# Work item:
Search the data below for the line containing "none -> blue brick A1:B2 level 1", then please set down that line and all remaining ones exactly as written.

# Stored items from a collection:
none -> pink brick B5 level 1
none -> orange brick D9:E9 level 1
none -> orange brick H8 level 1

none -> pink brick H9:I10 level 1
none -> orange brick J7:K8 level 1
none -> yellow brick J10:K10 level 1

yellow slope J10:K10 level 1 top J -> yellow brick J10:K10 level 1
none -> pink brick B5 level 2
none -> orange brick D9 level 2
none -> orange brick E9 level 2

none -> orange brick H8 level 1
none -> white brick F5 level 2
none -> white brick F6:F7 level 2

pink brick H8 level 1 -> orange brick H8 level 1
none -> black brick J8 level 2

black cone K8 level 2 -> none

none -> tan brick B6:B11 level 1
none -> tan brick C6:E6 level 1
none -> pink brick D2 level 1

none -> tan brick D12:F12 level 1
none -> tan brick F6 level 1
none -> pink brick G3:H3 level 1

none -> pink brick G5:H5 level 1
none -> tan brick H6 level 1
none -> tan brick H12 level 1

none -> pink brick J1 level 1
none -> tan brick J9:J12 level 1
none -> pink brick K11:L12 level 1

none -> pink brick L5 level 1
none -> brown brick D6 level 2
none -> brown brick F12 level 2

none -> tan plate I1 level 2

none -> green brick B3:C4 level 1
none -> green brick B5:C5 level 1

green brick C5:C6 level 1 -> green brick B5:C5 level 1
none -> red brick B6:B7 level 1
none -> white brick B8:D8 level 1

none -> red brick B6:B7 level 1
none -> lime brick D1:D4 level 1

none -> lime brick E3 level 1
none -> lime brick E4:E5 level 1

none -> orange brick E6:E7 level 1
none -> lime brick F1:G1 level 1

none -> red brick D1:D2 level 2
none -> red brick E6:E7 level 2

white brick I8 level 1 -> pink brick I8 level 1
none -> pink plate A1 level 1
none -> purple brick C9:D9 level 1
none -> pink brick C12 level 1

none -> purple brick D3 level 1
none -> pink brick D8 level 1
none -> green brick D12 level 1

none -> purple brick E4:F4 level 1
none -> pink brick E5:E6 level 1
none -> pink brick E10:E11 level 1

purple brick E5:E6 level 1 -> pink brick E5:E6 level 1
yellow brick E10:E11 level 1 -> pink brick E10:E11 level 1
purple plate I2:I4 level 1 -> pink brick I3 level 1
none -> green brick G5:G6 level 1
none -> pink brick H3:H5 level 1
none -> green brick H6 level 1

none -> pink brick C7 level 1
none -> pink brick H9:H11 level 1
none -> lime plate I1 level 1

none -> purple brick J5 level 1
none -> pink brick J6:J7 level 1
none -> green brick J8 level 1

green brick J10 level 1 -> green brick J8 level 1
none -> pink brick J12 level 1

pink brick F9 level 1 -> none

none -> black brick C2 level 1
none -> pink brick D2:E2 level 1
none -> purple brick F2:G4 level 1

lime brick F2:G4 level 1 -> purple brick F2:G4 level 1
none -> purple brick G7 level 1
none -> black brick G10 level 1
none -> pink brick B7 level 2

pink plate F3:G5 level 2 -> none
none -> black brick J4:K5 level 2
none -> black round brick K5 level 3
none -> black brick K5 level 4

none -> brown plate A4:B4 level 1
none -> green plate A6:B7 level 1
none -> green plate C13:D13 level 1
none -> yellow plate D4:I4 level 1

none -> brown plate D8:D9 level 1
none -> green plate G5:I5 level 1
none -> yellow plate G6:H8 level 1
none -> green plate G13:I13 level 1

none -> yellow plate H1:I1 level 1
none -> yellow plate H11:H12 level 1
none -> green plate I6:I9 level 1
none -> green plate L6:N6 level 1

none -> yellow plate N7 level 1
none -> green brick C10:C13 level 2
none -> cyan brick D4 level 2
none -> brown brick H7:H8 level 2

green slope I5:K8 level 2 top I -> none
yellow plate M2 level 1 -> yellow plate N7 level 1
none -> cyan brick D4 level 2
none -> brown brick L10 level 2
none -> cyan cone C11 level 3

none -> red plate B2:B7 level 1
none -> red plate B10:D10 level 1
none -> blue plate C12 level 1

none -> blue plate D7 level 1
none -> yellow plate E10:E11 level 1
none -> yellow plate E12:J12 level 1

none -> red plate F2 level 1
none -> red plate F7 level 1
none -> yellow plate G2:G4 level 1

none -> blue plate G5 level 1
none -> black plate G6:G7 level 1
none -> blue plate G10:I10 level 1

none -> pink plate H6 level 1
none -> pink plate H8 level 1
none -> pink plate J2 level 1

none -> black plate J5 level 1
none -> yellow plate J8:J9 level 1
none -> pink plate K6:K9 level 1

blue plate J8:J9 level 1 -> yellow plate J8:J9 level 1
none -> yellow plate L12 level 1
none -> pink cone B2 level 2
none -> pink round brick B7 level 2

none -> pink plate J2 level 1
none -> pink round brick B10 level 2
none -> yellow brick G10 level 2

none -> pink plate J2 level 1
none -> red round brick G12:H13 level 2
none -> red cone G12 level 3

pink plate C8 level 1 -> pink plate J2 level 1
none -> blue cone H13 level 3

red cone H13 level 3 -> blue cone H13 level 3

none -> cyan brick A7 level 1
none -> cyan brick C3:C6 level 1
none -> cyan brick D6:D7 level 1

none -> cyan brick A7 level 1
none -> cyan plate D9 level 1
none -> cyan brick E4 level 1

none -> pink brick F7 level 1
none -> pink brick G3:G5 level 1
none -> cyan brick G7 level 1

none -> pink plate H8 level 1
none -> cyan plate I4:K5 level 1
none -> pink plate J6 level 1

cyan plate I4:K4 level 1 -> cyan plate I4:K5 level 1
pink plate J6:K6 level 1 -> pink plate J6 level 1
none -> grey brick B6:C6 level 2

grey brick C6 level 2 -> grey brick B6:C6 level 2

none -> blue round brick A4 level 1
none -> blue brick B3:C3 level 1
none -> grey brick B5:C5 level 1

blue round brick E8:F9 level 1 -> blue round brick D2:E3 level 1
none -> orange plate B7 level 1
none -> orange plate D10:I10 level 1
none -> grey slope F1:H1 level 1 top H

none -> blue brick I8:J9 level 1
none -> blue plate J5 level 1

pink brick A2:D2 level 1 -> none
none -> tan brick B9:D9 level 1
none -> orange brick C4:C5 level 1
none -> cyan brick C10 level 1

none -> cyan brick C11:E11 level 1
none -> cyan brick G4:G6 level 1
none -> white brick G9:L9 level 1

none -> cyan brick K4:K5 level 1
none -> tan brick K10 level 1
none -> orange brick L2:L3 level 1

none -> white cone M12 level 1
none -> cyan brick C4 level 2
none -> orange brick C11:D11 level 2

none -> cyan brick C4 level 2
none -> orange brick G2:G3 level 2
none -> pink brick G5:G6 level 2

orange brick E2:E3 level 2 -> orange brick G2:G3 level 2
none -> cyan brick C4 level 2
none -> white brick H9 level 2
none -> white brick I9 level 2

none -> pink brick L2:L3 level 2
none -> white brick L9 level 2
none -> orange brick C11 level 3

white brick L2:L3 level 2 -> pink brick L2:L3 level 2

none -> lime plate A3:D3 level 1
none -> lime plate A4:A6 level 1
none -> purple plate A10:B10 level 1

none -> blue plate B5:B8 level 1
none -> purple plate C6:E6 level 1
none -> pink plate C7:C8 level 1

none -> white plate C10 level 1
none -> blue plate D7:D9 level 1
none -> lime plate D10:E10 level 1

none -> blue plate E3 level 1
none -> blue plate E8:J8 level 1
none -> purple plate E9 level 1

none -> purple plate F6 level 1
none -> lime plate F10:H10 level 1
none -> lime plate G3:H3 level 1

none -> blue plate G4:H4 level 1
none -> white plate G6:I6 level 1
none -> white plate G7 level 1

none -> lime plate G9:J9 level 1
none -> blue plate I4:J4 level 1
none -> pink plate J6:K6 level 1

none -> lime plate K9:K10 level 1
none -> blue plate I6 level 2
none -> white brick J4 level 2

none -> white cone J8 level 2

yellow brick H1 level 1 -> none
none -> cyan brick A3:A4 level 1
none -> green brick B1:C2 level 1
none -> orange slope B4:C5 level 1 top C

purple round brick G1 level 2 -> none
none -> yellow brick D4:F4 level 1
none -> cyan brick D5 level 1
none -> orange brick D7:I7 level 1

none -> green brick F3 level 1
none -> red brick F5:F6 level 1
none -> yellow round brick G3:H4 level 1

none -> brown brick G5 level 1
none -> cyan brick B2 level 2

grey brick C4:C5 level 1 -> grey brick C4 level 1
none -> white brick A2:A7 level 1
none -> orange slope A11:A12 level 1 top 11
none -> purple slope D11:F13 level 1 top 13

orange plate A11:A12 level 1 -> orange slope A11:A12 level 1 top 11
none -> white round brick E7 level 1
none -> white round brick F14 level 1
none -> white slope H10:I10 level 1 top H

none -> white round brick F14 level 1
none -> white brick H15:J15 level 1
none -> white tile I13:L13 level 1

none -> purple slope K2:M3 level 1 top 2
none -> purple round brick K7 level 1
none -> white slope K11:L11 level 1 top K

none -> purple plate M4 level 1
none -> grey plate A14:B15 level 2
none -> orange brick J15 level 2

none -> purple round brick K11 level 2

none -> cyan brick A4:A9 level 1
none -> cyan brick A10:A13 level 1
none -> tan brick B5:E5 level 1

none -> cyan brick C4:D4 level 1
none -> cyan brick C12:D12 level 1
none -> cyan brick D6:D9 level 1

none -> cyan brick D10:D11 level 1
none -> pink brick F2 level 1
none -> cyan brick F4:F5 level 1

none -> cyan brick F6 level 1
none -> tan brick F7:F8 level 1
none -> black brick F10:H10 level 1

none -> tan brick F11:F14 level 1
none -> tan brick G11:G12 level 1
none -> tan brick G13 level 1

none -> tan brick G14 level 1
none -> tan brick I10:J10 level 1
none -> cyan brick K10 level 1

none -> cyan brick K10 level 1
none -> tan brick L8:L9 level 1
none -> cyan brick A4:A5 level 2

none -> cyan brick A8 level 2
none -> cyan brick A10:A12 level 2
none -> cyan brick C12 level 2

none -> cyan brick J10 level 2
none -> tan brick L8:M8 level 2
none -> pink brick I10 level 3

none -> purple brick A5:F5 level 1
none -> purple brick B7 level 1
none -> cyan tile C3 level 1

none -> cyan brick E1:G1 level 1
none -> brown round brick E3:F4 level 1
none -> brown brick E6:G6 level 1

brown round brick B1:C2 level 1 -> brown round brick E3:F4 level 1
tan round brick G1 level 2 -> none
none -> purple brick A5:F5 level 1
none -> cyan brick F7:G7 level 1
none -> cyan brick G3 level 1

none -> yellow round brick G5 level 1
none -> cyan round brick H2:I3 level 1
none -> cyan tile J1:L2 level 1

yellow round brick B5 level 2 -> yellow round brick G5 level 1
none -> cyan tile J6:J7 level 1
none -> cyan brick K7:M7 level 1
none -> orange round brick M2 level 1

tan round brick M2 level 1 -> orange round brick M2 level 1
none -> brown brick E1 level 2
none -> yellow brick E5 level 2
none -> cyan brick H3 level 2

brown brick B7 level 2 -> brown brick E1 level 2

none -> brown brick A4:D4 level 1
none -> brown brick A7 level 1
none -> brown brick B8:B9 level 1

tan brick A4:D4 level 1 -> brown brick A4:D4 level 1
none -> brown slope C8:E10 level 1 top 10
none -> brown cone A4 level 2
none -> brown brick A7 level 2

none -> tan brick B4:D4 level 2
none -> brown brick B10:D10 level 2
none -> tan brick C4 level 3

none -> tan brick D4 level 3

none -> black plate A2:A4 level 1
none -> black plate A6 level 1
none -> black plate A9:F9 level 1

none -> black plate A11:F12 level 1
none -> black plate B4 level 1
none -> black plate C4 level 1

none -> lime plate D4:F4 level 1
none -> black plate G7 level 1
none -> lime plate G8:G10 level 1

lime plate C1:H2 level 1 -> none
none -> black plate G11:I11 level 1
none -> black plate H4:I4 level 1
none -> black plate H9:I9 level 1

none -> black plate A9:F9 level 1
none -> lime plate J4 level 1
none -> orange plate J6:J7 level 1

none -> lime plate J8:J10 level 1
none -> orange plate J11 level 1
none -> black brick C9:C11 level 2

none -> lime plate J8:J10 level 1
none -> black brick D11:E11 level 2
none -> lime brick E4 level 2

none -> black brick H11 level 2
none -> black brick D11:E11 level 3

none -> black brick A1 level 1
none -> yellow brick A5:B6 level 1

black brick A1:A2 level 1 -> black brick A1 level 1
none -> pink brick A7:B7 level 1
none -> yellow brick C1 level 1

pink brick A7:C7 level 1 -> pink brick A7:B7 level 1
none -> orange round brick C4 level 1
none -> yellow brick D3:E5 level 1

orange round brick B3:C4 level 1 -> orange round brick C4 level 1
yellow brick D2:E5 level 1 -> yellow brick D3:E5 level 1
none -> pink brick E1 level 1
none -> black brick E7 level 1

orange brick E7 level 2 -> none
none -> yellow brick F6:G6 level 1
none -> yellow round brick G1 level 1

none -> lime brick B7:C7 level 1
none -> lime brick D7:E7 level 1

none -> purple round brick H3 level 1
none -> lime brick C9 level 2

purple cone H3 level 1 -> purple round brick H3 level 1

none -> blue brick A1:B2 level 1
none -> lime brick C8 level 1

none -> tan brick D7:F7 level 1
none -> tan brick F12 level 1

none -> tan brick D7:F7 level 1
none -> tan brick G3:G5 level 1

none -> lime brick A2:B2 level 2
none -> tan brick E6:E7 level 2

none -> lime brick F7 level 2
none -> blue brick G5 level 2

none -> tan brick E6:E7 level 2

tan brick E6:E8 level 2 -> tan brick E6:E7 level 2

# Finished exercise:
none -> blue brick A1:B2 level 1
none -> lime brick C8 level 1

none -> tan brick D7:F7 level 1
none -> tan brick F12 level 1

none -> tan brick D7:F7 level 1
none -> tan brick G3:G5 level 1

none -> lime brick A2:B2 level 2
none -> tan brick E6:E7 level 2

none -> lime brick F7 level 2
none -> blue brick G5 level 2

none -> tan brick E6:E7 level 2

tan brick E6:E8 level 2 -> tan brick E6:E7 level 2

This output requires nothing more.